**Written problem:** Can you print everything from the first line down through the line containing "pink circle: moved 1 px left, 3 px down", reproducing each one character for character?

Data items
● ● ● ● ●

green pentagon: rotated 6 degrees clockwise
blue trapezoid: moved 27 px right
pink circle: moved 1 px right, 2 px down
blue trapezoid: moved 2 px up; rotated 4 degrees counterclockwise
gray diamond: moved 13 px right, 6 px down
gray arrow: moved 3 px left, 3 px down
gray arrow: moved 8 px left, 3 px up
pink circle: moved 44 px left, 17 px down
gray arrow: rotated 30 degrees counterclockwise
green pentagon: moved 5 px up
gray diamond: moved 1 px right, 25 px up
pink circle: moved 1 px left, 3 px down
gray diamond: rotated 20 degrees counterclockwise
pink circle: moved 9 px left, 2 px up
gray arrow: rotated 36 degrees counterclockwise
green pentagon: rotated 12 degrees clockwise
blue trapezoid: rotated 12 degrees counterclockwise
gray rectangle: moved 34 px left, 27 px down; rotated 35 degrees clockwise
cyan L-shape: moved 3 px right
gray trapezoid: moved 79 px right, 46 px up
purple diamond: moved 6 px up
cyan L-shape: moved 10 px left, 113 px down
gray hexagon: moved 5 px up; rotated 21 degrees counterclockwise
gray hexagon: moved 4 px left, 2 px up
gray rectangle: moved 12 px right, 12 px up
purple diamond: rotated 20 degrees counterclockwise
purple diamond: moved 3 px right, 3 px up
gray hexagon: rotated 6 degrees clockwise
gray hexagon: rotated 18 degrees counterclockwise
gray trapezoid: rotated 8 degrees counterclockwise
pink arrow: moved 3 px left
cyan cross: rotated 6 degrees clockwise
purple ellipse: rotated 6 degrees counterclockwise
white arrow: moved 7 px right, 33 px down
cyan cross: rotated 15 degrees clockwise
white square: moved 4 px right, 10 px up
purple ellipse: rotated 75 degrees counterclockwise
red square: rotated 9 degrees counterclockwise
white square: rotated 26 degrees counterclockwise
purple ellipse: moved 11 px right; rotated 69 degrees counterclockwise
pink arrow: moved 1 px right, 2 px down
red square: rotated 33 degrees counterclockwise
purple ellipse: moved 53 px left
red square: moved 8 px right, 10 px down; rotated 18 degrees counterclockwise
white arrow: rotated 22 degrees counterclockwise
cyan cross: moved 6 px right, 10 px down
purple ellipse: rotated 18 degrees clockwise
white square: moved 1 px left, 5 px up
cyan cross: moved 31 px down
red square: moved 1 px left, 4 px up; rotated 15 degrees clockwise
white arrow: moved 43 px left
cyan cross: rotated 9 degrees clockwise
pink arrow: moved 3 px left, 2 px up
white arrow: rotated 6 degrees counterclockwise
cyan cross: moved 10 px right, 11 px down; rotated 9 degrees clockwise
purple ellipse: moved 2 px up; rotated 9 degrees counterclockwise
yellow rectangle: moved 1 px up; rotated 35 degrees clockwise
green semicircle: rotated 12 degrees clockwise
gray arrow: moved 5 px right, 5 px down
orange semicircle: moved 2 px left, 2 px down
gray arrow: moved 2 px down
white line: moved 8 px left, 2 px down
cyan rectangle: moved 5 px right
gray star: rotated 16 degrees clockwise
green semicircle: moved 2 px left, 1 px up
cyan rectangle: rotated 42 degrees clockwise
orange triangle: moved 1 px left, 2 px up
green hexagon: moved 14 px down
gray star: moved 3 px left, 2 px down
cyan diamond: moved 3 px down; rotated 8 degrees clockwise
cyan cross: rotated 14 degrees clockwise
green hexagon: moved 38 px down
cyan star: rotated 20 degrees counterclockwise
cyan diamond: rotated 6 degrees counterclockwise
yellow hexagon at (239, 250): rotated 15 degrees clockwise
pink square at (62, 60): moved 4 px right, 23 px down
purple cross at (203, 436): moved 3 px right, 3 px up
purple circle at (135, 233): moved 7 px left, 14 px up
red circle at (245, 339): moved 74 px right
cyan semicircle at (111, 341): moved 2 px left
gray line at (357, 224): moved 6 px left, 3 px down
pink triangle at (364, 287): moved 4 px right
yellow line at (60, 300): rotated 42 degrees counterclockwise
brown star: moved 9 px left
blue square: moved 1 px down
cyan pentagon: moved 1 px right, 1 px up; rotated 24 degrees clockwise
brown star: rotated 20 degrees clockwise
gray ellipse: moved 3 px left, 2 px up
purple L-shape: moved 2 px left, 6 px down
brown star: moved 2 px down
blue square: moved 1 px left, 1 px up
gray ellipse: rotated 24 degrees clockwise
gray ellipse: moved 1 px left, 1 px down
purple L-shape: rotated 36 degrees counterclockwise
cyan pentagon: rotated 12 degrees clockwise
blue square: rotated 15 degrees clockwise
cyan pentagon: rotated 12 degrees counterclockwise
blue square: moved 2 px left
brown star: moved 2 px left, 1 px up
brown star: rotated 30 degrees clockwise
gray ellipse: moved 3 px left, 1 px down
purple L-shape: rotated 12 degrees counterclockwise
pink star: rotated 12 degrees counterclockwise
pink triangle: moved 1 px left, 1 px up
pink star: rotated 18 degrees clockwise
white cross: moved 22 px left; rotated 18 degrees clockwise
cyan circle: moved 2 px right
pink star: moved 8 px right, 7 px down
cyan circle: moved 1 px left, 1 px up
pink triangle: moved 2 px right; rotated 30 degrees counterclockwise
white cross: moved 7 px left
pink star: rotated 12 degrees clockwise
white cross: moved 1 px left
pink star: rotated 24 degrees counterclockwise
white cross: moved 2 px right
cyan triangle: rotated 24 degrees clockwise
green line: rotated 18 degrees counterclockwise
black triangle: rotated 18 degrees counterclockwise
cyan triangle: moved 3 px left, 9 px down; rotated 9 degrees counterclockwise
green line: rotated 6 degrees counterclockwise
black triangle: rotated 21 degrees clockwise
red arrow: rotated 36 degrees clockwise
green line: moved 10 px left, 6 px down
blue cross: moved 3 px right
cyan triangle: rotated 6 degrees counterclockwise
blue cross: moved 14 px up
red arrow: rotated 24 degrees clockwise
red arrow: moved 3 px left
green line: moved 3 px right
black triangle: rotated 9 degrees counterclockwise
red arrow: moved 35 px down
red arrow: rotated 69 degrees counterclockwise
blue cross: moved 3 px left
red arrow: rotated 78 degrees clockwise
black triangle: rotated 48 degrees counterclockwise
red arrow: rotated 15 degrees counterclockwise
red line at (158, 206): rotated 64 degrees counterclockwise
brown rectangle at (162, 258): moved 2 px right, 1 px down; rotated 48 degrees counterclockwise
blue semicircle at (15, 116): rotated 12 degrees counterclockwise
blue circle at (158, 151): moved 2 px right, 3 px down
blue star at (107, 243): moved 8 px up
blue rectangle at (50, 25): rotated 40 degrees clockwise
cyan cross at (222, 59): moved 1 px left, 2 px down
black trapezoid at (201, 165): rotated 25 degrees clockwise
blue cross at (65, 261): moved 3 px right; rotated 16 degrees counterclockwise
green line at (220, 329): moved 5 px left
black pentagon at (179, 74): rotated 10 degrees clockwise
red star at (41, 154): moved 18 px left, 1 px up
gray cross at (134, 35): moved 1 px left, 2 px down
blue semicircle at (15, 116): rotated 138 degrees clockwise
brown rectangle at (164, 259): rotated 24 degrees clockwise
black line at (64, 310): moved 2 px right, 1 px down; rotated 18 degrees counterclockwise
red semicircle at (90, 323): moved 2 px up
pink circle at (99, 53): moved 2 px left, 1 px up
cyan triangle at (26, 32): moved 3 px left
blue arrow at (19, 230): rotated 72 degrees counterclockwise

● ● ● ● ●

**Solution to the problem:**
green pentagon: rotated 6 degrees clockwise
blue trapezoid: moved 27 px right
pink circle: moved 1 px right, 2 px down
blue trapezoid: moved 2 px up; rotated 4 degrees counterclockwise
gray diamond: moved 13 px right, 6 px down
gray arrow: moved 3 px left, 3 px down
gray arrow: moved 8 px left, 3 px up
pink circle: moved 44 px left, 17 px down
gray arrow: rotated 30 degrees counterclockwise
green pentagon: moved 5 px up
gray diamond: moved 1 px right, 25 px up
pink circle: moved 1 px left, 3 px down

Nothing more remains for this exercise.